Source data

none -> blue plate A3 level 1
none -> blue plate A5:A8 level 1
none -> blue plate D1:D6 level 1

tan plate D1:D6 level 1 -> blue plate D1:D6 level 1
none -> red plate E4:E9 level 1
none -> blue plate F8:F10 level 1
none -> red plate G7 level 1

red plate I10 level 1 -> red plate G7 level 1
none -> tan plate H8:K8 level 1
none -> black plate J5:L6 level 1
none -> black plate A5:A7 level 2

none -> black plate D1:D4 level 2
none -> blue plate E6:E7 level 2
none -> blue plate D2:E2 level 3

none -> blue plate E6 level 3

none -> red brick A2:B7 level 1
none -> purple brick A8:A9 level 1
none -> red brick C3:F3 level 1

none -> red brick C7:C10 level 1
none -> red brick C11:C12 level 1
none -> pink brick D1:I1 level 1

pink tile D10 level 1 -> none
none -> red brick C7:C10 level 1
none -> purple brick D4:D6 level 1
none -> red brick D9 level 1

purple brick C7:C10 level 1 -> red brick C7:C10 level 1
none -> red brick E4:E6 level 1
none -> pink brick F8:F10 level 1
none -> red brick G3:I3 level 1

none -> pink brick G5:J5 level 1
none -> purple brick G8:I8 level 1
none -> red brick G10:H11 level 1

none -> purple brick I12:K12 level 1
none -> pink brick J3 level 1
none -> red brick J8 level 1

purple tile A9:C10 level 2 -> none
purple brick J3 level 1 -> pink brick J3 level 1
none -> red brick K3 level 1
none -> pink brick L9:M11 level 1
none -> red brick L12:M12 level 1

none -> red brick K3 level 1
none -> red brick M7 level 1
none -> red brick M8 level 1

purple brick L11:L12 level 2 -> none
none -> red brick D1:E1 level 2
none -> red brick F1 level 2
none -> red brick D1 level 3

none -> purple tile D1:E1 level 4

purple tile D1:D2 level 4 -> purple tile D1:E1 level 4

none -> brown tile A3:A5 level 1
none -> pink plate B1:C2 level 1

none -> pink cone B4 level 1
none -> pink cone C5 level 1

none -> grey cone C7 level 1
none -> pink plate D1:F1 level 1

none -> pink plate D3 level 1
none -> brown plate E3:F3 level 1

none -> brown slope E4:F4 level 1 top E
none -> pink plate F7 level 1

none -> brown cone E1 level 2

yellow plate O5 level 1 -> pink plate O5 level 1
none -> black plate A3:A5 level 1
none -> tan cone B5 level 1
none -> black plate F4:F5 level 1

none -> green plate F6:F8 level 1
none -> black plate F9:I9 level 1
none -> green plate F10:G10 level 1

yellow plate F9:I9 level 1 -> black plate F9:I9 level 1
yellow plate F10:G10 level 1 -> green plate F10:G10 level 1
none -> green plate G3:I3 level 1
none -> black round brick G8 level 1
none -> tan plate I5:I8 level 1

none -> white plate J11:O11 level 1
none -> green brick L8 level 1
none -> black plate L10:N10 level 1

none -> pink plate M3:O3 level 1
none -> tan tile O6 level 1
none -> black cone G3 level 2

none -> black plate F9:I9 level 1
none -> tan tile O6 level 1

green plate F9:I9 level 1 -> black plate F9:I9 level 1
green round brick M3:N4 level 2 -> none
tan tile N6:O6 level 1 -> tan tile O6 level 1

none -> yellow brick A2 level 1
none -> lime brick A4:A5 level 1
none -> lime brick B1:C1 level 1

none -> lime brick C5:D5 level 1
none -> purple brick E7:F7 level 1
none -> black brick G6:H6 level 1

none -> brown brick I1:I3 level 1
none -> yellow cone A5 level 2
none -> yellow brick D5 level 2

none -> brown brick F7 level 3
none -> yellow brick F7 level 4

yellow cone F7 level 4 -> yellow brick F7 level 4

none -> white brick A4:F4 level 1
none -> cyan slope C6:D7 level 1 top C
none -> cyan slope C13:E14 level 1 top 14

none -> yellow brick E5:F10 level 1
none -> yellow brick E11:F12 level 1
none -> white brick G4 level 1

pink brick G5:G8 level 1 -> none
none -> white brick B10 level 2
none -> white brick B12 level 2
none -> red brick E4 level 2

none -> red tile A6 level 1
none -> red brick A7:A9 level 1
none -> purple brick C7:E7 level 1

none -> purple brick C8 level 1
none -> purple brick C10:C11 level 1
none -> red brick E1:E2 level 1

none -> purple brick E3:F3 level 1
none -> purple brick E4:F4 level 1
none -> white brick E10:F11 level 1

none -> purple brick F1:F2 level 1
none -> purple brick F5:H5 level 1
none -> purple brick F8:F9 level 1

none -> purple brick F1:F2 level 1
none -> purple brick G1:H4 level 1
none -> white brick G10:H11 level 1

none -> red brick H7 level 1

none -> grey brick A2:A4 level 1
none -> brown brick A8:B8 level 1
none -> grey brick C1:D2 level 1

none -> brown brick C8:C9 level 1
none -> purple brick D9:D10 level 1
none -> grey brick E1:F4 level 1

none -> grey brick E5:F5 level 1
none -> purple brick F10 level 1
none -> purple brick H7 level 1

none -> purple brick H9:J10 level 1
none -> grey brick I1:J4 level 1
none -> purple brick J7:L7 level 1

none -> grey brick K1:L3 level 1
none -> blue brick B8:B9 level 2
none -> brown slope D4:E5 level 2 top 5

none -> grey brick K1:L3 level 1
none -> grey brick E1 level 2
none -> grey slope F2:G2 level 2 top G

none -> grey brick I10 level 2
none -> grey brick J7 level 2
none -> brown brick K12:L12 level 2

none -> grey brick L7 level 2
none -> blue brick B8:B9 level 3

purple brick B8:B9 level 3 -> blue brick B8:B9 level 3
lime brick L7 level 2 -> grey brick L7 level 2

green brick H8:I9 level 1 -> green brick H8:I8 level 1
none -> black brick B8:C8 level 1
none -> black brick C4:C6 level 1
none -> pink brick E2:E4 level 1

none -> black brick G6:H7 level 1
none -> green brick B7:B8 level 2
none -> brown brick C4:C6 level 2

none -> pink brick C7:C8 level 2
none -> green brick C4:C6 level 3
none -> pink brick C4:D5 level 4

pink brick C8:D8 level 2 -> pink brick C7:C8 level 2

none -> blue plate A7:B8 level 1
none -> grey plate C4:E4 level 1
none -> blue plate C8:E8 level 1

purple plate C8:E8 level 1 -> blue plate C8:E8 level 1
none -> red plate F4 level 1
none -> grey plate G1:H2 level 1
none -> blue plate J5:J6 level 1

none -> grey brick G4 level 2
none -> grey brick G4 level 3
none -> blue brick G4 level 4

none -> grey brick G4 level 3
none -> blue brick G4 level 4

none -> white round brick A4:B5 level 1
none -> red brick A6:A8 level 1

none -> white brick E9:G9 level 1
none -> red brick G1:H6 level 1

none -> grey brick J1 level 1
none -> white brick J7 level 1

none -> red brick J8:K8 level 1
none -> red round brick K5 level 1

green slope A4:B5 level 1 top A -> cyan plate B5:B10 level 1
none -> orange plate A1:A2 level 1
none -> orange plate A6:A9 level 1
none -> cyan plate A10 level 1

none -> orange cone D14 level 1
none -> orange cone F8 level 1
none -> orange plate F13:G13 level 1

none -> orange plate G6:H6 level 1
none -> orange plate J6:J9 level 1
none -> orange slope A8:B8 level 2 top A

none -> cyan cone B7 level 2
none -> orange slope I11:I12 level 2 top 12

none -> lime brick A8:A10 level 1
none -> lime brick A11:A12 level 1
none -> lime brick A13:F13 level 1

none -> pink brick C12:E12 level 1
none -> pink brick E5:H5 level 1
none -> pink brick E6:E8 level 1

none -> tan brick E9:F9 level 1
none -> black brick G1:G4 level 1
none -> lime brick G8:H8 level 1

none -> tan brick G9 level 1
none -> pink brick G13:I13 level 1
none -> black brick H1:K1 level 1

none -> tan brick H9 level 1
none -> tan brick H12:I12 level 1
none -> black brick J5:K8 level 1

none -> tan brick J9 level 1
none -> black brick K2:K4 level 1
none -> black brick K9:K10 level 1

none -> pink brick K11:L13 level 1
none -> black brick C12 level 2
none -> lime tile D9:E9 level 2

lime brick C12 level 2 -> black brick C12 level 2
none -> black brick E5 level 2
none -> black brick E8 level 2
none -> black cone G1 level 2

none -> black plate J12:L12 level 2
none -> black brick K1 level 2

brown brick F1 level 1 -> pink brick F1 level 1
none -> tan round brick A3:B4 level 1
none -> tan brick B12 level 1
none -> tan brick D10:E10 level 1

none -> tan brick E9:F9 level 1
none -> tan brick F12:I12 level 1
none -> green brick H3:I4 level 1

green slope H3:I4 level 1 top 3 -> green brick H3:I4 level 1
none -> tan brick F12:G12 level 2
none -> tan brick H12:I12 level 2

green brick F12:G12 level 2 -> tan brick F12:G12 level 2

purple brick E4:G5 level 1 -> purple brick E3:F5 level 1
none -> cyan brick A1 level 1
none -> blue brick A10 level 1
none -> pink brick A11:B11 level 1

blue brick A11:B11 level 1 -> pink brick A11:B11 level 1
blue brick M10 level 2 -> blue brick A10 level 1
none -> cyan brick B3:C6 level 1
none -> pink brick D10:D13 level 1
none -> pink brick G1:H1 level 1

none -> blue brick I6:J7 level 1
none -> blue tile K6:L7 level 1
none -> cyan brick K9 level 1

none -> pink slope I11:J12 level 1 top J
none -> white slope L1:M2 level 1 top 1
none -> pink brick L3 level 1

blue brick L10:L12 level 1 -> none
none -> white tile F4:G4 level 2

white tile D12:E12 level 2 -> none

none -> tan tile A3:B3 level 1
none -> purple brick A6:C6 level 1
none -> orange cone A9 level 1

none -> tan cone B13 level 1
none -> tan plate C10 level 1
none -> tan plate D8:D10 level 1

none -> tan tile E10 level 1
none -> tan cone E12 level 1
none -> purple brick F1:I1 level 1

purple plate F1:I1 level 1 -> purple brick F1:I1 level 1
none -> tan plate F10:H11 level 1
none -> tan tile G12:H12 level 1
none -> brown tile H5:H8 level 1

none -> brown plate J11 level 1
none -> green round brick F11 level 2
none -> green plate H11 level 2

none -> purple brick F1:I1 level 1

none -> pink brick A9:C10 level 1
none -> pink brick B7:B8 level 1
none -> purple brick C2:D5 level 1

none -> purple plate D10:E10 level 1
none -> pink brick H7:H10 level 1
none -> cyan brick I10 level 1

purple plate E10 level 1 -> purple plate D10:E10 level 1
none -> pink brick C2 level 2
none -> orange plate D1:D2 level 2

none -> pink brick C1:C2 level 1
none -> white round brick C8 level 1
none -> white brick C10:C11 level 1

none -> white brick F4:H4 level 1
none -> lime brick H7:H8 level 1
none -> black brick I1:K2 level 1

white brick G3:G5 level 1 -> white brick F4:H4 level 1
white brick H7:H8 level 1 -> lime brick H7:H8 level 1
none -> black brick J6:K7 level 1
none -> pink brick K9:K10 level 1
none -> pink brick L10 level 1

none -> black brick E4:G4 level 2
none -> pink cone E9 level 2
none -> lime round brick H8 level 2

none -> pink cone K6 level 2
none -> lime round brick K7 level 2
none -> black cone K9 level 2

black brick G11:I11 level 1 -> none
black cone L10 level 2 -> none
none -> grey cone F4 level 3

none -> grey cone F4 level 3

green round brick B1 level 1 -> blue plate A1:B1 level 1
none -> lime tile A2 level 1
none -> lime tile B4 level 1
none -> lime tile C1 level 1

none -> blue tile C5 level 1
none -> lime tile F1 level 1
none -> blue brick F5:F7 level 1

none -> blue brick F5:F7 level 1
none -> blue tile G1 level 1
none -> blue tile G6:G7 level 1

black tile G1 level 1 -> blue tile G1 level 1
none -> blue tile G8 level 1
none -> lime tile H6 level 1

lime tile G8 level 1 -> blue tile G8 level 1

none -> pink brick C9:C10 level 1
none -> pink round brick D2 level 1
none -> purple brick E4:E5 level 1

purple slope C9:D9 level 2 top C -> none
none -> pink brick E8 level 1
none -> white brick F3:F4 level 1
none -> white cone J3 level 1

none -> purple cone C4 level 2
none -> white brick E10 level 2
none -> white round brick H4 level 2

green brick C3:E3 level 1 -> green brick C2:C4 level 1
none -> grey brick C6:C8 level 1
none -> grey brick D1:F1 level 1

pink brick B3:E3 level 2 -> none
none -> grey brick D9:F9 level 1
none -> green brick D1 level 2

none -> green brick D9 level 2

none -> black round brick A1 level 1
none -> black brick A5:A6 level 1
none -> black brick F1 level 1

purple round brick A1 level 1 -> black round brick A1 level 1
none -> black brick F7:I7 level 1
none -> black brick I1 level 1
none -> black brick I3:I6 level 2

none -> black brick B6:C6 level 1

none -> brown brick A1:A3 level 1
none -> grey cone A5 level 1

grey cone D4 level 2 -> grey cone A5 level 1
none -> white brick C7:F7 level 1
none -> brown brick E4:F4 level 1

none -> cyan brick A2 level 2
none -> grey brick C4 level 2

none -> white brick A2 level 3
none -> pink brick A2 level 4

Goal of the exercise: Look for the string "yellow" in the records, and copy every line where it is found.

Exercise result:
yellow plate O5 level 1 -> pink plate O5 level 1
yellow plate F9:I9 level 1 -> black plate F9:I9 level 1
yellow plate F10:G10 level 1 -> green plate F10:G10 level 1
none -> yellow brick A2 level 1
none -> yellow cone A5 level 2
none -> yellow brick D5 level 2
none -> yellow brick F7 level 4
yellow cone F7 level 4 -> yellow brick F7 level 4
none -> yellow brick E5:F10 level 1
none -> yellow brick E11:F12 level 1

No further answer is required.